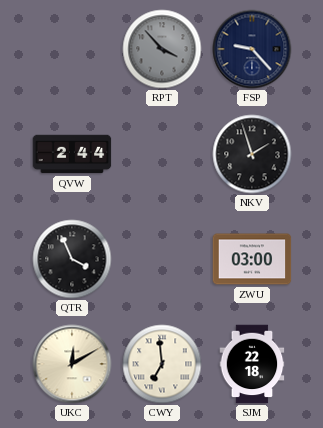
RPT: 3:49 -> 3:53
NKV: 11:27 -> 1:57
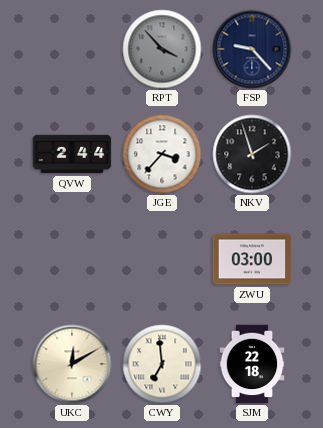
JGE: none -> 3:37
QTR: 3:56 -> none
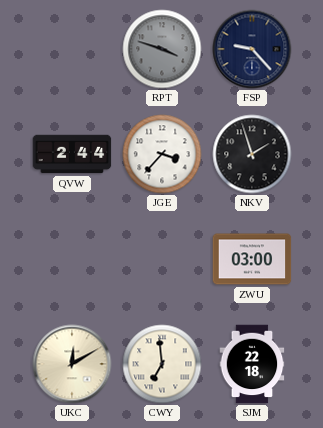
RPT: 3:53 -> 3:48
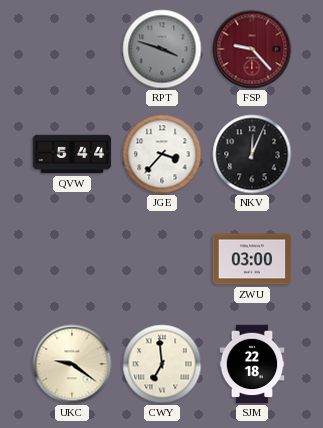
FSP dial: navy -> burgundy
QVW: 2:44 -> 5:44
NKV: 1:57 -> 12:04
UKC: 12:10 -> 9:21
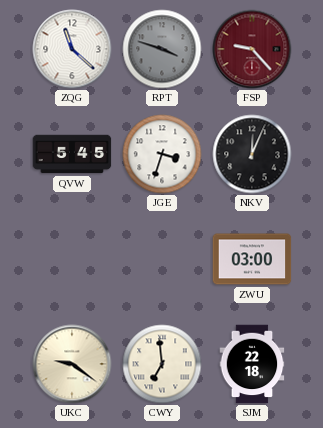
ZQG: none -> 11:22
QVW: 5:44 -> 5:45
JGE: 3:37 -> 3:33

## [Work to be completed]
Can you copy every line of the records above character for character, leaving out the pictures?

## [Exercise output]
RPT: 3:49 -> 3:53
NKV: 11:27 -> 1:57
JGE: none -> 3:37
QTR: 3:56 -> none
RPT: 3:53 -> 3:48
FSP dial: navy -> burgundy
QVW: 2:44 -> 5:44
NKV: 1:57 -> 12:04
UKC: 12:10 -> 9:21
ZQG: none -> 11:22
QVW: 5:44 -> 5:45
JGE: 3:37 -> 3:33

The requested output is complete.